Task prompt - The answer must be one number: how many lines in the records below contain the word "KEYS".

* * * * * * * * *

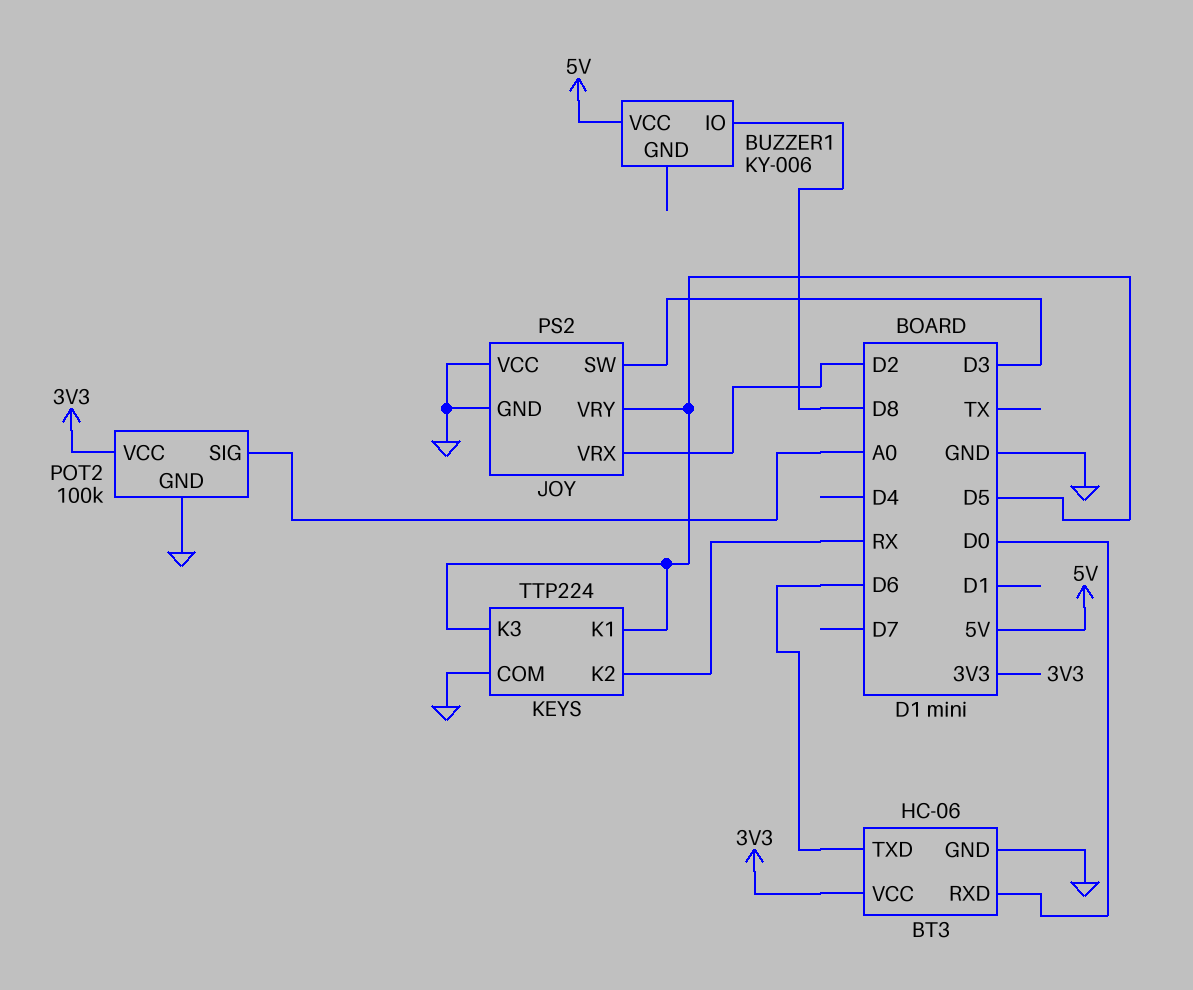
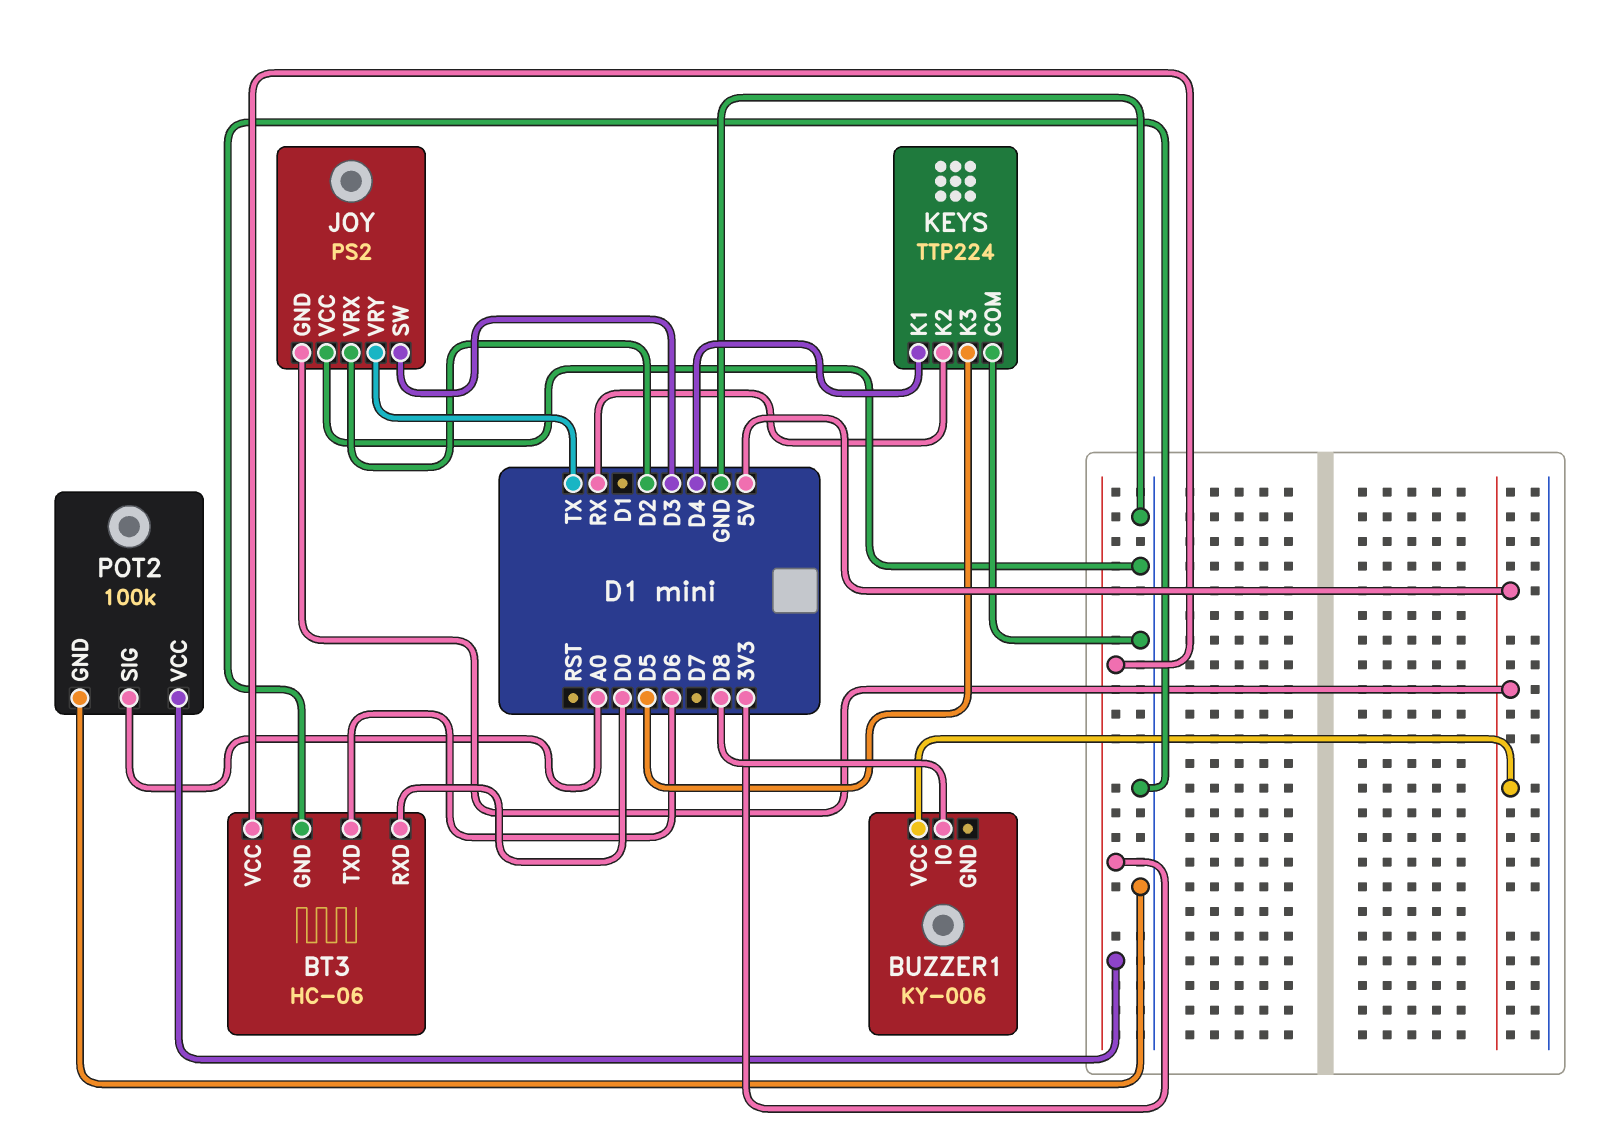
JOY pin GND: GND -> 5V
JOY pin VRY: D5 -> TX
KEYS pin K1: D5 -> D4

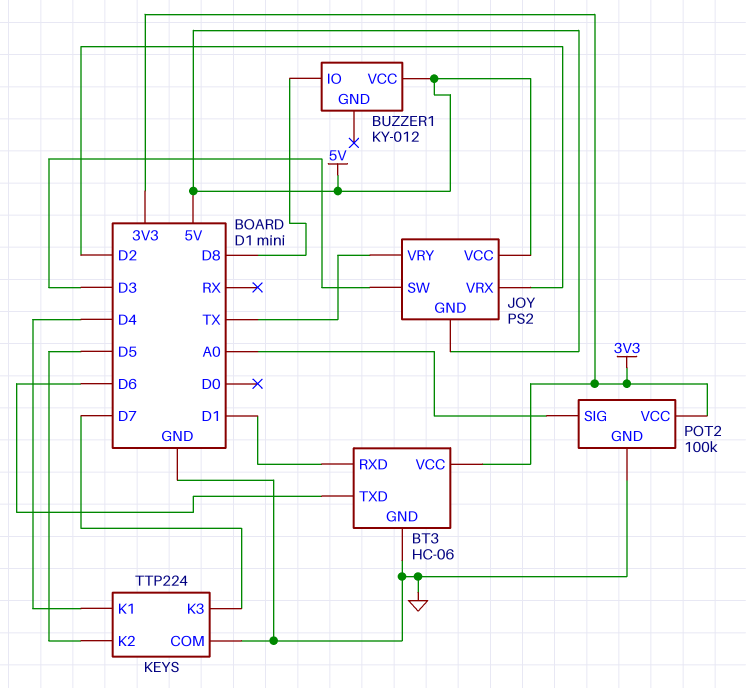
BT3 pin RXD: D0 -> D1
BUZZER1: KY-006 -> KY-012
JOY pin VCC: GND -> 5V
KEYS pin K2: RX -> D5
KEYS pin K3: D5 -> D7

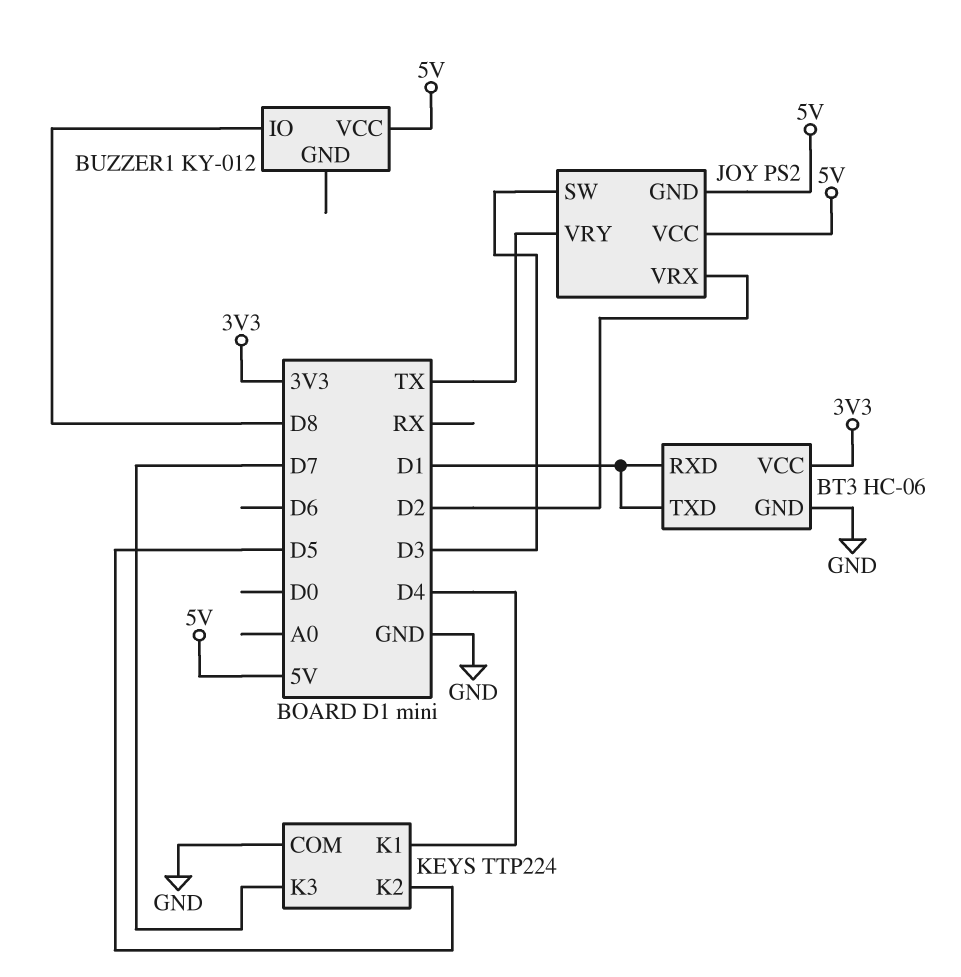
BT3 pin TXD: D6 -> D1
POT2: 100k -> none
POT2 pin GND: GND -> none
POT2 pin SIG: A0 -> none
POT2 pin VCC: 3V3 -> none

* * * * * * * * *

Task answer - 3